• Study material
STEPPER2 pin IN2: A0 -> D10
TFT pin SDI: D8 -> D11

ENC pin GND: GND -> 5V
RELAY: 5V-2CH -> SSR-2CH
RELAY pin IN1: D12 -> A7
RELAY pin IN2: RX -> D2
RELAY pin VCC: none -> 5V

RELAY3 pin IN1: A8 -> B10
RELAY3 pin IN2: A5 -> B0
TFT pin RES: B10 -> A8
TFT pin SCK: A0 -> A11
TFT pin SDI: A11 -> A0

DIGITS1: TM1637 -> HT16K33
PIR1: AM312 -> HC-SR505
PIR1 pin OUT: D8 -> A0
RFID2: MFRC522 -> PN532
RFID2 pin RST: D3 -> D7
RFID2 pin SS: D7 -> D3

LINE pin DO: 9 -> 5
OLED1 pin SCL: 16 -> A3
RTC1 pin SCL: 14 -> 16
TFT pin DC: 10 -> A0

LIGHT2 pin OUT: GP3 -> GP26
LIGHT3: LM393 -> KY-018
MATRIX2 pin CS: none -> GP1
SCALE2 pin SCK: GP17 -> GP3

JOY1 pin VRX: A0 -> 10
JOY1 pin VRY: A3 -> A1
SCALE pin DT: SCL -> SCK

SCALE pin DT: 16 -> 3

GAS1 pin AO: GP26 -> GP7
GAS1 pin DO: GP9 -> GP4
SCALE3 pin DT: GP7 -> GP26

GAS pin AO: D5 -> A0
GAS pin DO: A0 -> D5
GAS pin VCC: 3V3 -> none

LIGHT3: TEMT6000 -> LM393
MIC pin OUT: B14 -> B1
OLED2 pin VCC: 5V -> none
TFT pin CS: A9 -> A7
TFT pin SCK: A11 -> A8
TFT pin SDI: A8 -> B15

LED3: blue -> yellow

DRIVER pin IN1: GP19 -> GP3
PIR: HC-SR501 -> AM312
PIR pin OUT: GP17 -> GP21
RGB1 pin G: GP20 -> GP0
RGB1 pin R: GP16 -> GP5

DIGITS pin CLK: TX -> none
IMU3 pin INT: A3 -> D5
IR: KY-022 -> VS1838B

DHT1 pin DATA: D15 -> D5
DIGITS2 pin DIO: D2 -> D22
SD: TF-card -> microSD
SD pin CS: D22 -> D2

• Task requirements
Your answer should consist only of the lines above between the line holding "TFT pin SCK: A0 -> A11" and the line holding "JOY1 pin VRY: A3 -> A1", inclusive, each transcribed exactly.

• Written answer
TFT pin SCK: A0 -> A11
TFT pin SDI: A11 -> A0

DIGITS1: TM1637 -> HT16K33
PIR1: AM312 -> HC-SR505
PIR1 pin OUT: D8 -> A0
RFID2: MFRC522 -> PN532
RFID2 pin RST: D3 -> D7
RFID2 pin SS: D7 -> D3

LINE pin DO: 9 -> 5
OLED1 pin SCL: 16 -> A3
RTC1 pin SCL: 14 -> 16
TFT pin DC: 10 -> A0

LIGHT2 pin OUT: GP3 -> GP26
LIGHT3: LM393 -> KY-018
MATRIX2 pin CS: none -> GP1
SCALE2 pin SCK: GP17 -> GP3

JOY1 pin VRX: A0 -> 10
JOY1 pin VRY: A3 -> A1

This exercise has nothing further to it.